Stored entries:

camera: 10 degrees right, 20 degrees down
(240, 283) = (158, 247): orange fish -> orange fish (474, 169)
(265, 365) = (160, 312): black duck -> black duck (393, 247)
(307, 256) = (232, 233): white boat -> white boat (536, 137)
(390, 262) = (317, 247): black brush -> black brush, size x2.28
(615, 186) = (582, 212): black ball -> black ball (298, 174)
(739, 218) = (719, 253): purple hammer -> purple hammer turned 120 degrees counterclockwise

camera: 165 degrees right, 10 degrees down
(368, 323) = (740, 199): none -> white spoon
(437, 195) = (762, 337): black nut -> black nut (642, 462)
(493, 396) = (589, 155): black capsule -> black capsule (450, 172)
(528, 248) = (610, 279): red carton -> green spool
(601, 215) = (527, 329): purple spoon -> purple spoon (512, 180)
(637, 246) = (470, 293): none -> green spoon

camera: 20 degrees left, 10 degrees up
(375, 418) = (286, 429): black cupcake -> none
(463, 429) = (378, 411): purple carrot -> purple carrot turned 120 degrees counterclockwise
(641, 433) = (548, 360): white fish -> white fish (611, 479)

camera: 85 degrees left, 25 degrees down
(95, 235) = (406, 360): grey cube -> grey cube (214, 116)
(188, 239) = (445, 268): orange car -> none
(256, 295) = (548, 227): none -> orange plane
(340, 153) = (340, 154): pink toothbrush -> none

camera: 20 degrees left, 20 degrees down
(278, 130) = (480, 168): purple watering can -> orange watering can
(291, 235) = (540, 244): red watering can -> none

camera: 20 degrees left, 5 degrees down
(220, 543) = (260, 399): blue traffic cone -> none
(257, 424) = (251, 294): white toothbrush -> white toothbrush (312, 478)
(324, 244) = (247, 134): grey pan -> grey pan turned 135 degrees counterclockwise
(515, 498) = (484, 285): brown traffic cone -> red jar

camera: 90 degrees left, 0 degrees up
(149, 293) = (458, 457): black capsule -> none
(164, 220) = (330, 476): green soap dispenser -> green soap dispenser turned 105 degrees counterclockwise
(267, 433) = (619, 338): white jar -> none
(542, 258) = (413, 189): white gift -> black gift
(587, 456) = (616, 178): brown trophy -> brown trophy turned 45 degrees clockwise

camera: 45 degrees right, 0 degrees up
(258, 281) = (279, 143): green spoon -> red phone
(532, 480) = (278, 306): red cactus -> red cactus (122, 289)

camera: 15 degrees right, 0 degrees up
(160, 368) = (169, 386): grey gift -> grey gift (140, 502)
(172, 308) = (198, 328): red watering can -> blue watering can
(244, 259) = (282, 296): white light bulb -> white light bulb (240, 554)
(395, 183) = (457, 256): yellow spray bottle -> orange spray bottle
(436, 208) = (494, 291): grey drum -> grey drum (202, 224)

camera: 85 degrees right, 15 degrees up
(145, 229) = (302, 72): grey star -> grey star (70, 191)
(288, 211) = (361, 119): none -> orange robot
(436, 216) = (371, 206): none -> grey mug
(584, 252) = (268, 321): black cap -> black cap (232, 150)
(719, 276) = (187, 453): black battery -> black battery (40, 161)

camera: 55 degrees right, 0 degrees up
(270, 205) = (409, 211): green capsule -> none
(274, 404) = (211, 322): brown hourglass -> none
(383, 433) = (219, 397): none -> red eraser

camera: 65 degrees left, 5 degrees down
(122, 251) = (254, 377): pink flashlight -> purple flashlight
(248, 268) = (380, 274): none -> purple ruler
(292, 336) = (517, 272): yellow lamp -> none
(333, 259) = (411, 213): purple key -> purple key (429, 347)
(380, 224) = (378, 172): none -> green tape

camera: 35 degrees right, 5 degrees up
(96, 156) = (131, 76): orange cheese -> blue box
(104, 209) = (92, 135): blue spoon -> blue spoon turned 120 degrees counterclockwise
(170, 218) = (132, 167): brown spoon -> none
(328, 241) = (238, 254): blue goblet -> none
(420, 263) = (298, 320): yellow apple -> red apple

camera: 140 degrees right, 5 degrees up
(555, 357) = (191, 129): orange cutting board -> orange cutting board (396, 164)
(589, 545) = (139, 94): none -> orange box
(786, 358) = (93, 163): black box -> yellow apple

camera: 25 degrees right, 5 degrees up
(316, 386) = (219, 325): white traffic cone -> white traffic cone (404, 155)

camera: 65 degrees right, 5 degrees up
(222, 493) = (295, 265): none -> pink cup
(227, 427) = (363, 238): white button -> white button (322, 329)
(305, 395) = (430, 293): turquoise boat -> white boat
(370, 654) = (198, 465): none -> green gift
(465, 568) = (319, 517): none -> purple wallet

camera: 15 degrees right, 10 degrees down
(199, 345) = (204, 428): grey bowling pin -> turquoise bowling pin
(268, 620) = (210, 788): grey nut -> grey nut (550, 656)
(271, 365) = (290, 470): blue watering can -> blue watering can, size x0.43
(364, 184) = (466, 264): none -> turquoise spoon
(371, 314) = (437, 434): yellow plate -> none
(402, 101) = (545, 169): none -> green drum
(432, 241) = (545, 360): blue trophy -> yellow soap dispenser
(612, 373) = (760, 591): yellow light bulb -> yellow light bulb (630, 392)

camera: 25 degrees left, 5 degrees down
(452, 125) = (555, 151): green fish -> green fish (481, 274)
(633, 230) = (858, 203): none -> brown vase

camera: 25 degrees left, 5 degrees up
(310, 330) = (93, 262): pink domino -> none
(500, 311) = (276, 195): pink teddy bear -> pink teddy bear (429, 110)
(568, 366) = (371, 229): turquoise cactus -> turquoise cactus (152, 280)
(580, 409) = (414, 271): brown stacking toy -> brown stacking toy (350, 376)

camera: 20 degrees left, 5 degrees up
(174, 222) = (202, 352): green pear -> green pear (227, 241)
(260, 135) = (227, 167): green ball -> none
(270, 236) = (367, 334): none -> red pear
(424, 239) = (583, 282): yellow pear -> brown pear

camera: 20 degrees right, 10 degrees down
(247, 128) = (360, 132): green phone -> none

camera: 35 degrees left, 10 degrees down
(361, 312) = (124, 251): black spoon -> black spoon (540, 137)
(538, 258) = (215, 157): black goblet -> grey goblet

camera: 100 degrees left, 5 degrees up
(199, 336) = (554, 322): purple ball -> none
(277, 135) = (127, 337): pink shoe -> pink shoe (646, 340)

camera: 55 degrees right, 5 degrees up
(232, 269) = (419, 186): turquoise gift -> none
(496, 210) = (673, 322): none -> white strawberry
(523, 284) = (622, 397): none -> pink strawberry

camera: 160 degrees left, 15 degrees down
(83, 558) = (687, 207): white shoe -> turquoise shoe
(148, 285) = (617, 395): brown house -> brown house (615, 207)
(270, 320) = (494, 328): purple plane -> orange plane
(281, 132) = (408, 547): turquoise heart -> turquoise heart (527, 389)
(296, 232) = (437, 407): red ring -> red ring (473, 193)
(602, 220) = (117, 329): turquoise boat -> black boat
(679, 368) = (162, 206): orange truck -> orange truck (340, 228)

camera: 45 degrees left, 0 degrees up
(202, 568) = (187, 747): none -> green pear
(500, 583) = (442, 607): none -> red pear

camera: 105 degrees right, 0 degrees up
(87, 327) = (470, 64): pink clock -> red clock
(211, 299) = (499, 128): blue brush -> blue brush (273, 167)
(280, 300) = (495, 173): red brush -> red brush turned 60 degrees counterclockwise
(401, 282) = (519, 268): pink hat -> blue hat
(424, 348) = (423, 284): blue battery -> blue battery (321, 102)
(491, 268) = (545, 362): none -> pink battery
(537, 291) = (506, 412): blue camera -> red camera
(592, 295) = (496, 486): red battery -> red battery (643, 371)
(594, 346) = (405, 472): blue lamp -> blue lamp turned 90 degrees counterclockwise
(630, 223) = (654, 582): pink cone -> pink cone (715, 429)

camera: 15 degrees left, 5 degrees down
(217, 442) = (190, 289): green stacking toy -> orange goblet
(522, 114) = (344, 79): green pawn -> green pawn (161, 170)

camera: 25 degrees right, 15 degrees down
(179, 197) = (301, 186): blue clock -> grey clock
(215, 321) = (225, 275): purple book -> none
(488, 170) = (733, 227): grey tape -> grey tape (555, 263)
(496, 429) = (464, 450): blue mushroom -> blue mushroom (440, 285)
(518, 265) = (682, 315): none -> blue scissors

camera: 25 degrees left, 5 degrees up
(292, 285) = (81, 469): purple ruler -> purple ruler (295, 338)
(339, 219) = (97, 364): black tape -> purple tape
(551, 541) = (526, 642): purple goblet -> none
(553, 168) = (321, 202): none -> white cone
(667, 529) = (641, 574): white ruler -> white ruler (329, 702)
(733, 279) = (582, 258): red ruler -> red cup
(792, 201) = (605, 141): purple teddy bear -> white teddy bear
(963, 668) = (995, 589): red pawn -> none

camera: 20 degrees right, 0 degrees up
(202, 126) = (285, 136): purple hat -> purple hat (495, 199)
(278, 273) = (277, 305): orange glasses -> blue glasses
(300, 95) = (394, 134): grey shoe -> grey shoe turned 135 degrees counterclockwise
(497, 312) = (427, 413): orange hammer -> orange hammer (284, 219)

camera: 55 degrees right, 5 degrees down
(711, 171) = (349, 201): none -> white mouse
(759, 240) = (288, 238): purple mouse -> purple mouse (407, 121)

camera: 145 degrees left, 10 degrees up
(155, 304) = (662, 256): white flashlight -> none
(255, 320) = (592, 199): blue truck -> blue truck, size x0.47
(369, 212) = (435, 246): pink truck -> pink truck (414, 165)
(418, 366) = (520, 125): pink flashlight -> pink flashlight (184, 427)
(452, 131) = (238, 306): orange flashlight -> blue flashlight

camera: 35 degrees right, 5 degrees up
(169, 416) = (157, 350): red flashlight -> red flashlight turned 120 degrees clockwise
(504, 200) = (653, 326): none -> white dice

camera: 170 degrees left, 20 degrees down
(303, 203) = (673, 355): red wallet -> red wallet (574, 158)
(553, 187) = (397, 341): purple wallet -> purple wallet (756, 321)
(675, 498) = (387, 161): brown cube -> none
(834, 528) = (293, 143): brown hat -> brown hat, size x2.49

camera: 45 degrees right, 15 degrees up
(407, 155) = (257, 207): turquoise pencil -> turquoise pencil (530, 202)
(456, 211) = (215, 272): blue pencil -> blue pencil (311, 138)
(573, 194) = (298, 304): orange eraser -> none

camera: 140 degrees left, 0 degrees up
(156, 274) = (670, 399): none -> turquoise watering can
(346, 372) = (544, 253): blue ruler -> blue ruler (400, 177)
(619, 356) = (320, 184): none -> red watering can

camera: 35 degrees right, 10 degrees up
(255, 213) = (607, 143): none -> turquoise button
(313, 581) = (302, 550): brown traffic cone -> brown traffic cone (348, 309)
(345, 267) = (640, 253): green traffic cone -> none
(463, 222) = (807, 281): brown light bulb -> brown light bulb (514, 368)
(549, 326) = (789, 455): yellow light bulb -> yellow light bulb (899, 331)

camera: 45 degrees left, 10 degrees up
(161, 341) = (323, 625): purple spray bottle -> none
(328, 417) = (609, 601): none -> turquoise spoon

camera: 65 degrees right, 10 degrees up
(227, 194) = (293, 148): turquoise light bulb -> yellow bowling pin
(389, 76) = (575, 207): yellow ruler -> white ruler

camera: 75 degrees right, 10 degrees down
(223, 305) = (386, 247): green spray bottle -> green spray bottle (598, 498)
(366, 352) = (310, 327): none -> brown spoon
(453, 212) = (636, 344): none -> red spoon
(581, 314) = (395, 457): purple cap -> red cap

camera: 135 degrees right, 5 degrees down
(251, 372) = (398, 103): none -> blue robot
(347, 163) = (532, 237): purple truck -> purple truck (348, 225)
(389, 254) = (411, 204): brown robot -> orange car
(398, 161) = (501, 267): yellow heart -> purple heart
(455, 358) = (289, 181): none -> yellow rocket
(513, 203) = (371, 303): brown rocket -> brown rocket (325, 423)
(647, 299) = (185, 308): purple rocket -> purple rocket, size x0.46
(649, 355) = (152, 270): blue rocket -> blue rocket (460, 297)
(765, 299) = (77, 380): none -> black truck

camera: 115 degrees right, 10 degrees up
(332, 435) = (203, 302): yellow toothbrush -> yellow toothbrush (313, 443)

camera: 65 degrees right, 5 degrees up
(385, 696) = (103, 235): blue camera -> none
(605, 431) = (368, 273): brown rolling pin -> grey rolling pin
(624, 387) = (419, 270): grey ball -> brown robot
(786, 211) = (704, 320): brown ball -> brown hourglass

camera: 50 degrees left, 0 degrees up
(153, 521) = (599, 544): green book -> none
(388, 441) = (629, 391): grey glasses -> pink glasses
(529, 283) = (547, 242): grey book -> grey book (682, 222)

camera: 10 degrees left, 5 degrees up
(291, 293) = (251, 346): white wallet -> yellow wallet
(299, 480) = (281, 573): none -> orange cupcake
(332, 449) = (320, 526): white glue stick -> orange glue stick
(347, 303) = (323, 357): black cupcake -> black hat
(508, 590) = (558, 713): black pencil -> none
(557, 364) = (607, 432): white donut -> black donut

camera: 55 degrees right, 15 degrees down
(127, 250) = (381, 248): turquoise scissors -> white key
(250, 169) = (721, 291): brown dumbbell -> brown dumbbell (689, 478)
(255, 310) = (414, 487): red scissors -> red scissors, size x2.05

__REQUIREMENT__
Set down exactly, and only, the lines of the data above from the line containing "(385, 696) = (103, 235): blue camera -> none" through the last one.

__WRITTEN SOLUTION__
(385, 696) = (103, 235): blue camera -> none
(605, 431) = (368, 273): brown rolling pin -> grey rolling pin
(624, 387) = (419, 270): grey ball -> brown robot
(786, 211) = (704, 320): brown ball -> brown hourglass

camera: 50 degrees left, 0 degrees up
(153, 521) = (599, 544): green book -> none
(388, 441) = (629, 391): grey glasses -> pink glasses
(529, 283) = (547, 242): grey book -> grey book (682, 222)

camera: 10 degrees left, 5 degrees up
(291, 293) = (251, 346): white wallet -> yellow wallet
(299, 480) = (281, 573): none -> orange cupcake
(332, 449) = (320, 526): white glue stick -> orange glue stick
(347, 303) = (323, 357): black cupcake -> black hat
(508, 590) = (558, 713): black pencil -> none
(557, 364) = (607, 432): white donut -> black donut

camera: 55 degrees right, 15 degrees down
(127, 250) = (381, 248): turquoise scissors -> white key
(250, 169) = (721, 291): brown dumbbell -> brown dumbbell (689, 478)
(255, 310) = (414, 487): red scissors -> red scissors, size x2.05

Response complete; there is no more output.